Task: Copy every line of the records below where the word "cross" occurs.

▬▬▬▬▬▬

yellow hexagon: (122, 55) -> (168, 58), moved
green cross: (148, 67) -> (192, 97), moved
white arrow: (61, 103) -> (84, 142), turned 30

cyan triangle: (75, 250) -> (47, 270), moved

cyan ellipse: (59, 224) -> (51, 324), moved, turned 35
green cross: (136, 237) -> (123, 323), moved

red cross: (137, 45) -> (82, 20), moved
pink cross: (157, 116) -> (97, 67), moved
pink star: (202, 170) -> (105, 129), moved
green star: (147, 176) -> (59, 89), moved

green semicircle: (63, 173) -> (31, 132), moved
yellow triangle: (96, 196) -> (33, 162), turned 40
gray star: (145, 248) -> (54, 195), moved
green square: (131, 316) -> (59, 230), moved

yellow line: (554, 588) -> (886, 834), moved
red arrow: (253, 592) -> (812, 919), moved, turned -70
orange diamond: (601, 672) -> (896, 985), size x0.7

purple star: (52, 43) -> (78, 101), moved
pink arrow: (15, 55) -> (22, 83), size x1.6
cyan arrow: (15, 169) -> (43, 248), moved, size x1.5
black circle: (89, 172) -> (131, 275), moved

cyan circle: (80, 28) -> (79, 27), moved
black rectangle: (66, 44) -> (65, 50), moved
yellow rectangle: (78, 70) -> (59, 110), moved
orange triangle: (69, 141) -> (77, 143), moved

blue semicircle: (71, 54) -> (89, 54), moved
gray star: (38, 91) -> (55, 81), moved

▬▬▬▬▬▬

Exercise solution:
green cross: (148, 67) -> (192, 97), moved
green cross: (136, 237) -> (123, 323), moved
red cross: (137, 45) -> (82, 20), moved
pink cross: (157, 116) -> (97, 67), moved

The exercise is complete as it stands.